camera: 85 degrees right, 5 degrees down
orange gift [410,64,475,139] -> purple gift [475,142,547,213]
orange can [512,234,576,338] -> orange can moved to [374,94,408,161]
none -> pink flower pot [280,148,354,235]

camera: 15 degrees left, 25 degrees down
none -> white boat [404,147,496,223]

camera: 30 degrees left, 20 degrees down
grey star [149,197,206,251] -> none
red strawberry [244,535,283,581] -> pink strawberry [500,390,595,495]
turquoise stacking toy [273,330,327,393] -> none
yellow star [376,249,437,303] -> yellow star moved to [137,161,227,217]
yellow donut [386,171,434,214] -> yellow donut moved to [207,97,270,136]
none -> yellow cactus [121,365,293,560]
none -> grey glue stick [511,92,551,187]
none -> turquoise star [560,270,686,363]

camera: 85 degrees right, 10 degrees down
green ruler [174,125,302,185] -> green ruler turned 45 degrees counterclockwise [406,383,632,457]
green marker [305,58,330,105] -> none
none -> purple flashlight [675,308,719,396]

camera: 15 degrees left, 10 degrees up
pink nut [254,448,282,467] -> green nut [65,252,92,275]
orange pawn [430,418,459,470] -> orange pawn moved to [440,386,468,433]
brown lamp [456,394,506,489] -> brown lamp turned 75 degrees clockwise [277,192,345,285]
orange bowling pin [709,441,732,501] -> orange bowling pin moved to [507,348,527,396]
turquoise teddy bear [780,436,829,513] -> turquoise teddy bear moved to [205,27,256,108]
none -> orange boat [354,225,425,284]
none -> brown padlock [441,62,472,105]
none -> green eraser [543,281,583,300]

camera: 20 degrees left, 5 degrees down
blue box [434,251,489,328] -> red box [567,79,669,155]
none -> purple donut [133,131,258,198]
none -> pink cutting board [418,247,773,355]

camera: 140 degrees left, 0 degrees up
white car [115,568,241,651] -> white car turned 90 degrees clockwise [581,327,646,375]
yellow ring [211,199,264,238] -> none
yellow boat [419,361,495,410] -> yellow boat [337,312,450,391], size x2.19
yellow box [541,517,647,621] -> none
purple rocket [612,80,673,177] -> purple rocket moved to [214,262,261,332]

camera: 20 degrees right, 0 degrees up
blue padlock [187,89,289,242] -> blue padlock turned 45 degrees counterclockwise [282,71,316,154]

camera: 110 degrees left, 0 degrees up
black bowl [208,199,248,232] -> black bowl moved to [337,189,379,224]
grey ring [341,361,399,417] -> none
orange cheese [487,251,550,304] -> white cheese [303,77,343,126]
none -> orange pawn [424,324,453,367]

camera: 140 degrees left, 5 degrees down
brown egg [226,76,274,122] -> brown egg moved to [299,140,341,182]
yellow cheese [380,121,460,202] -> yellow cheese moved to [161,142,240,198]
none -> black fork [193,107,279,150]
* * *
* _Task directions_:
Repeat every record, keeping each word and mark exactly as it is.

* _Answer below_:
camera: 85 degrees right, 5 degrees down
orange gift [410,64,475,139] -> purple gift [475,142,547,213]
orange can [512,234,576,338] -> orange can moved to [374,94,408,161]
none -> pink flower pot [280,148,354,235]

camera: 15 degrees left, 25 degrees down
none -> white boat [404,147,496,223]

camera: 30 degrees left, 20 degrees down
grey star [149,197,206,251] -> none
red strawberry [244,535,283,581] -> pink strawberry [500,390,595,495]
turquoise stacking toy [273,330,327,393] -> none
yellow star [376,249,437,303] -> yellow star moved to [137,161,227,217]
yellow donut [386,171,434,214] -> yellow donut moved to [207,97,270,136]
none -> yellow cactus [121,365,293,560]
none -> grey glue stick [511,92,551,187]
none -> turquoise star [560,270,686,363]

camera: 85 degrees right, 10 degrees down
green ruler [174,125,302,185] -> green ruler turned 45 degrees counterclockwise [406,383,632,457]
green marker [305,58,330,105] -> none
none -> purple flashlight [675,308,719,396]

camera: 15 degrees left, 10 degrees up
pink nut [254,448,282,467] -> green nut [65,252,92,275]
orange pawn [430,418,459,470] -> orange pawn moved to [440,386,468,433]
brown lamp [456,394,506,489] -> brown lamp turned 75 degrees clockwise [277,192,345,285]
orange bowling pin [709,441,732,501] -> orange bowling pin moved to [507,348,527,396]
turquoise teddy bear [780,436,829,513] -> turquoise teddy bear moved to [205,27,256,108]
none -> orange boat [354,225,425,284]
none -> brown padlock [441,62,472,105]
none -> green eraser [543,281,583,300]

camera: 20 degrees left, 5 degrees down
blue box [434,251,489,328] -> red box [567,79,669,155]
none -> purple donut [133,131,258,198]
none -> pink cutting board [418,247,773,355]

camera: 140 degrees left, 0 degrees up
white car [115,568,241,651] -> white car turned 90 degrees clockwise [581,327,646,375]
yellow ring [211,199,264,238] -> none
yellow boat [419,361,495,410] -> yellow boat [337,312,450,391], size x2.19
yellow box [541,517,647,621] -> none
purple rocket [612,80,673,177] -> purple rocket moved to [214,262,261,332]

camera: 20 degrees right, 0 degrees up
blue padlock [187,89,289,242] -> blue padlock turned 45 degrees counterclockwise [282,71,316,154]

camera: 110 degrees left, 0 degrees up
black bowl [208,199,248,232] -> black bowl moved to [337,189,379,224]
grey ring [341,361,399,417] -> none
orange cheese [487,251,550,304] -> white cheese [303,77,343,126]
none -> orange pawn [424,324,453,367]

camera: 140 degrees left, 5 degrees down
brown egg [226,76,274,122] -> brown egg moved to [299,140,341,182]
yellow cheese [380,121,460,202] -> yellow cheese moved to [161,142,240,198]
none -> black fork [193,107,279,150]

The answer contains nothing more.